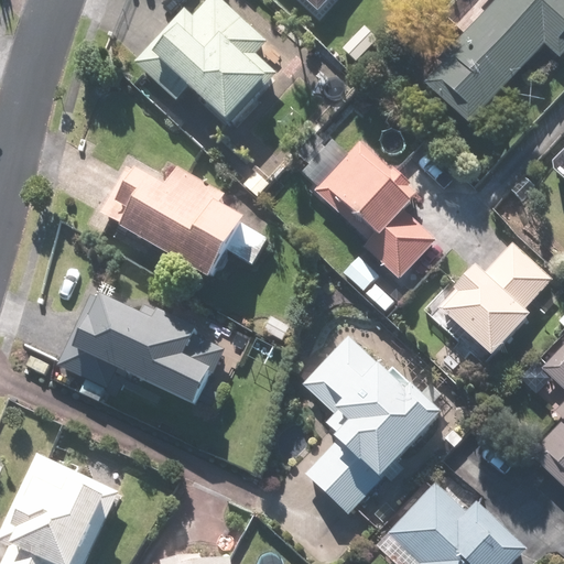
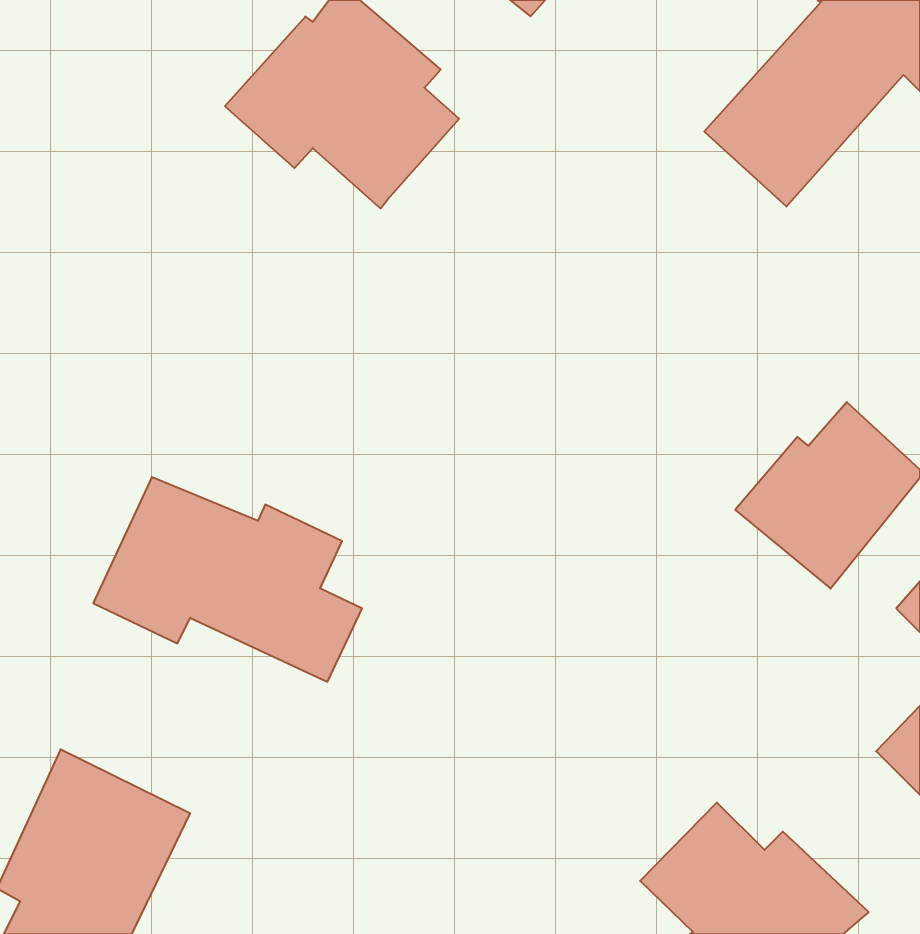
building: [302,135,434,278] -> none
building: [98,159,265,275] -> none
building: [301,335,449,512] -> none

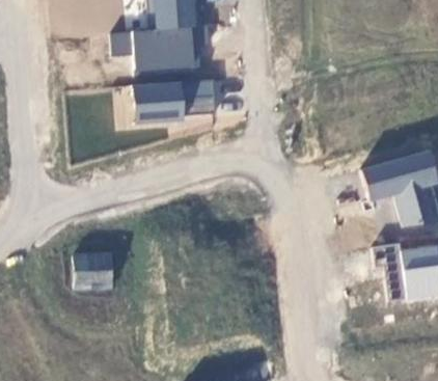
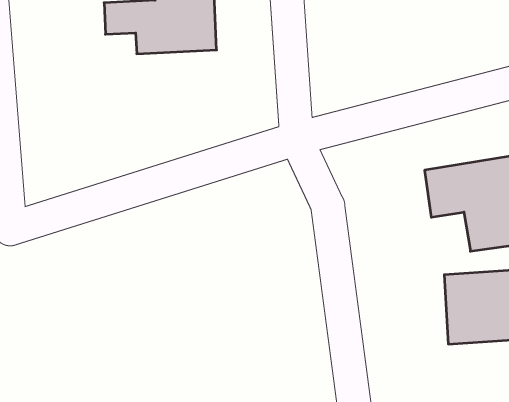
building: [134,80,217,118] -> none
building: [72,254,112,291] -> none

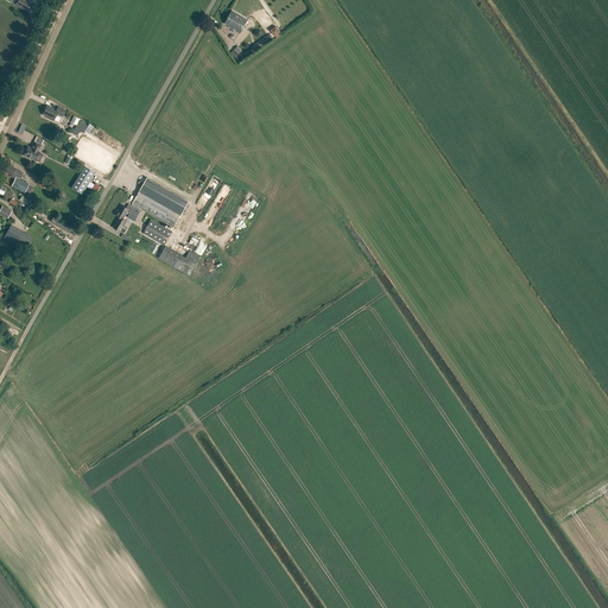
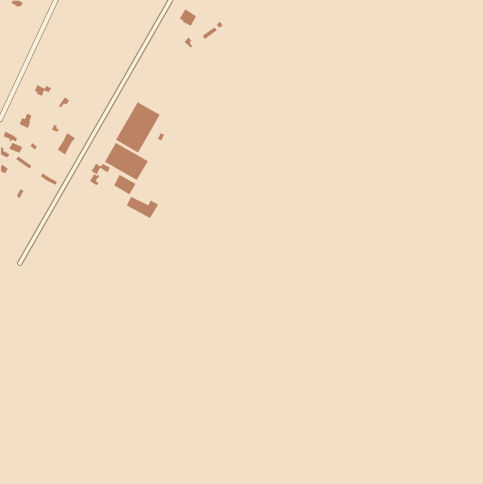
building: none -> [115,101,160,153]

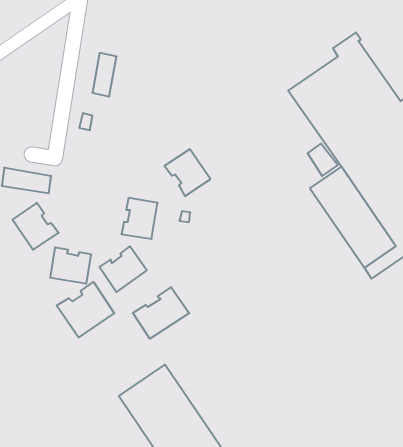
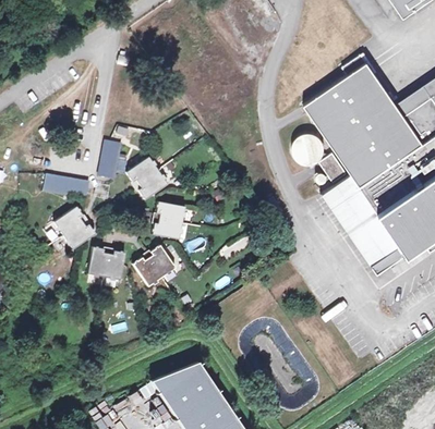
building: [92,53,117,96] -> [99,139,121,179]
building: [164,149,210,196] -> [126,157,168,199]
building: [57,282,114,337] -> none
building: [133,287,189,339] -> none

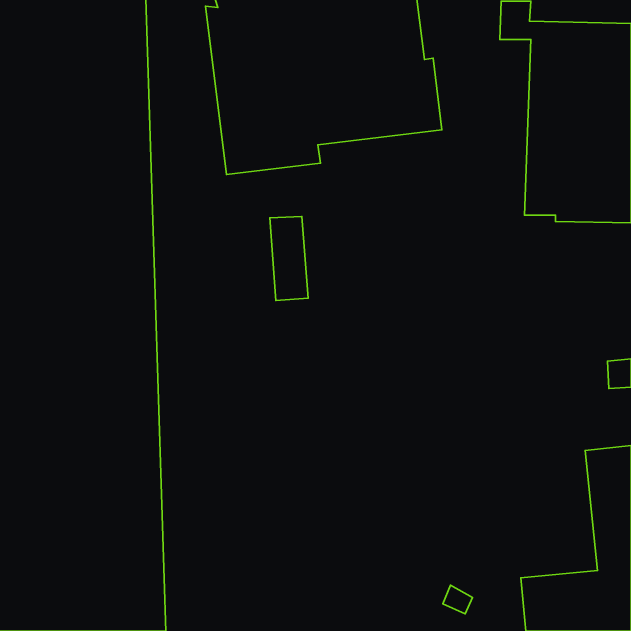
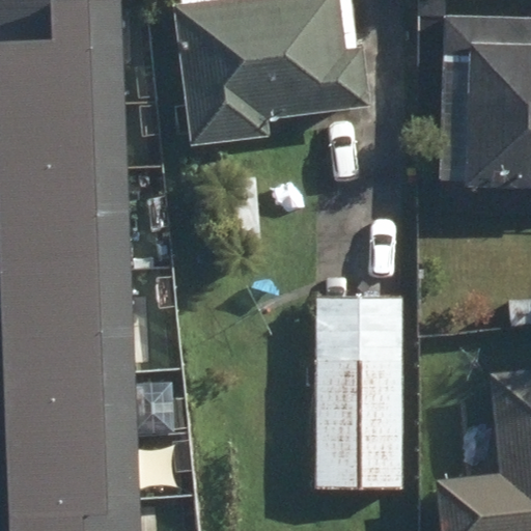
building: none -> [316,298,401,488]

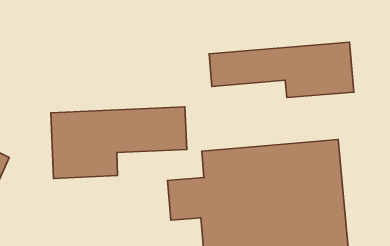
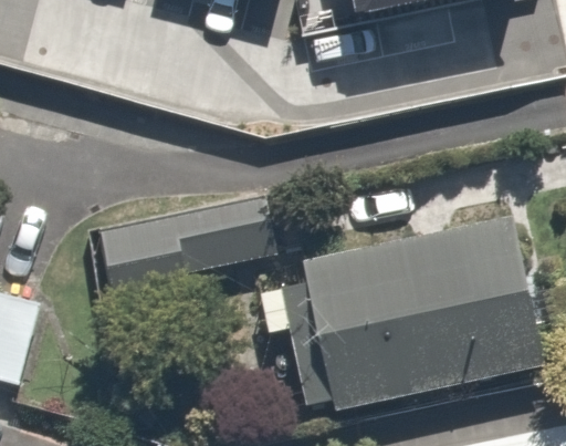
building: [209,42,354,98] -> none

....

■ **Aim of the exercise**: Pictures stay out; copy every entry above exactly.

■ **Response for this exercise**:
building: [302,135,434,278] -> none
building: [98,159,265,275] -> none
building: [301,335,449,512] -> none

building: [134,80,217,118] -> none
building: [72,254,112,291] -> none

building: none -> [115,101,160,153]

building: [92,53,117,96] -> [99,139,121,179]
building: [164,149,210,196] -> [126,157,168,199]
building: [57,282,114,337] -> none
building: [133,287,189,339] -> none

building: none -> [316,298,401,488]

building: [209,42,354,98] -> none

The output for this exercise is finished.